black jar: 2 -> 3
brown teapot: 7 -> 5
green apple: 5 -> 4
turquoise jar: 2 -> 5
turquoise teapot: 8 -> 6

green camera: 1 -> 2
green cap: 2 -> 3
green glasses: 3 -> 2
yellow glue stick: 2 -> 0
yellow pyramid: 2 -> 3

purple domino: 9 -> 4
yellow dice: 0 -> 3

==

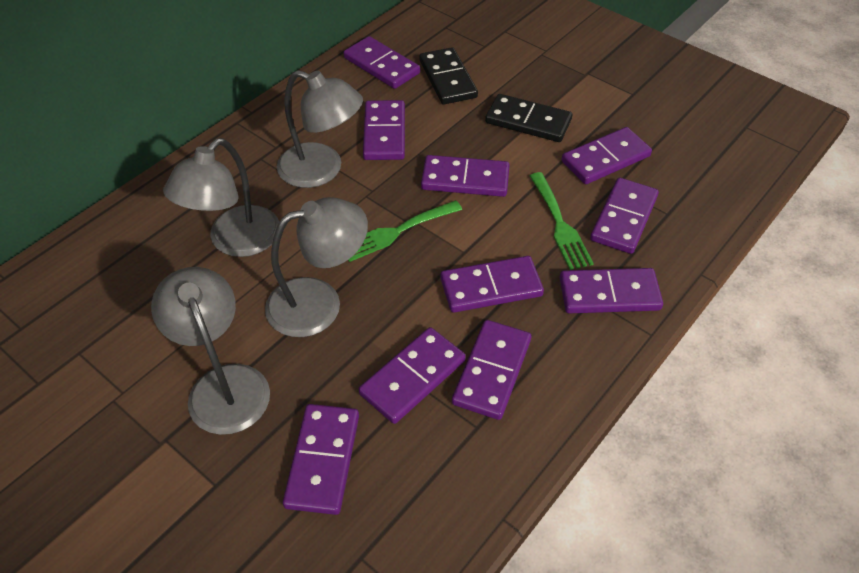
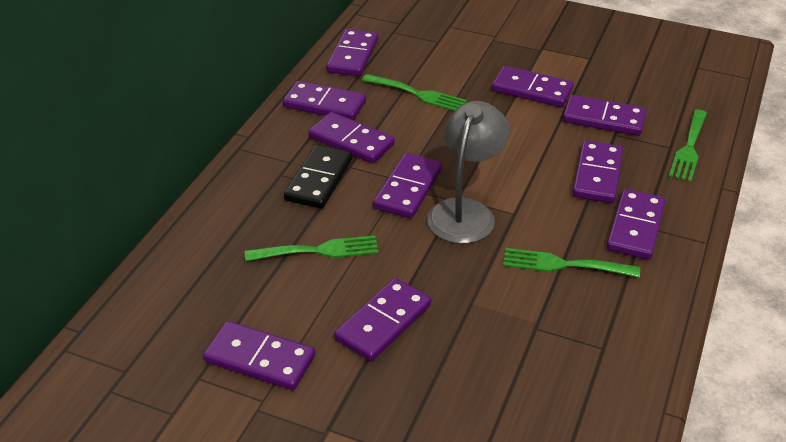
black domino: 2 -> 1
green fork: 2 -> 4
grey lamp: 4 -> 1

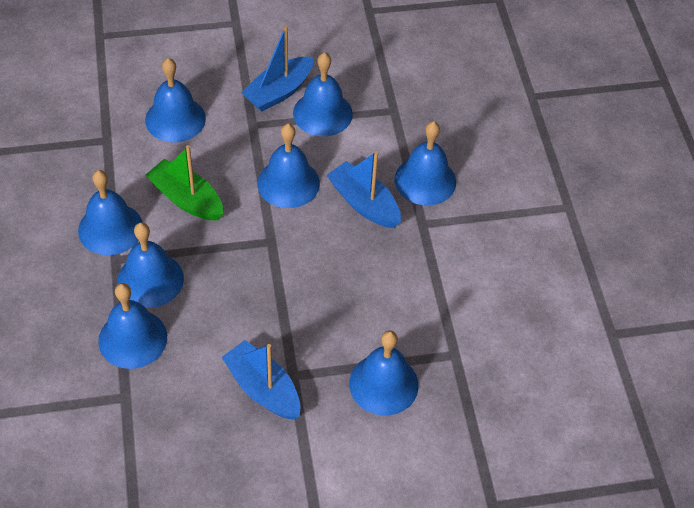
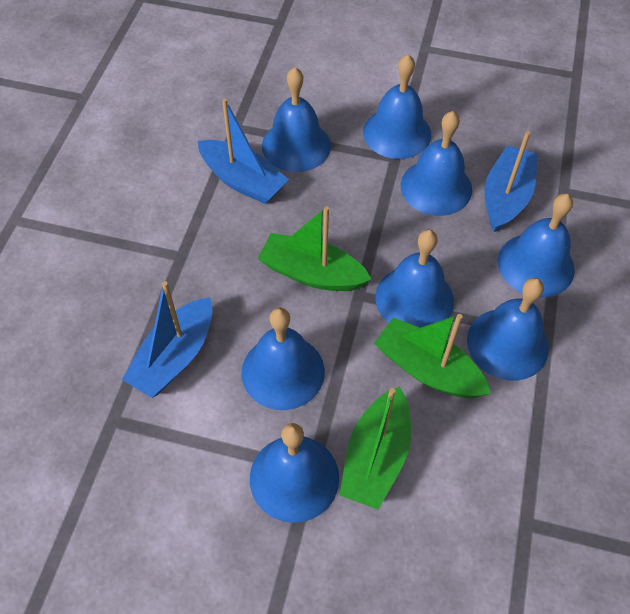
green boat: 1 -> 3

* * *

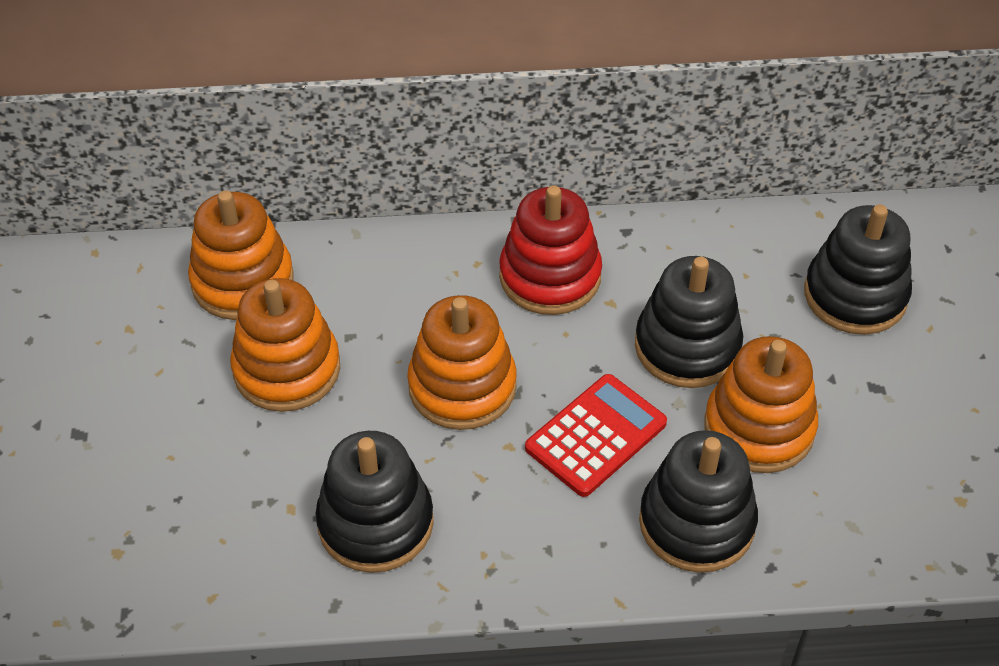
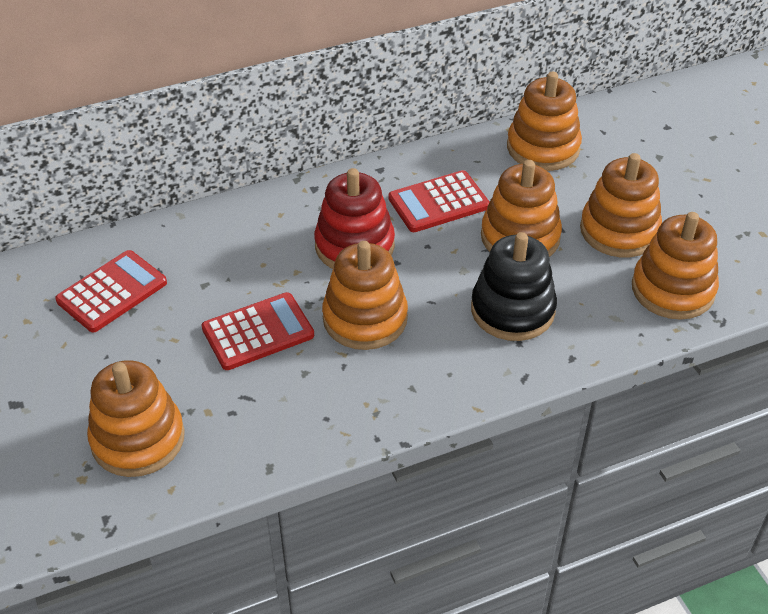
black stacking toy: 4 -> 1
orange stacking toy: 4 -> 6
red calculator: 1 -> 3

ACTION ITEM: The stretch above running from the line with "black domino: 2 -> 1" through the line with "green boat: 1 -> 3" is all you should copy, exactly, leaving out the pictures.

ANSWER FOR THE TASK:
black domino: 2 -> 1
green fork: 2 -> 4
grey lamp: 4 -> 1

green boat: 1 -> 3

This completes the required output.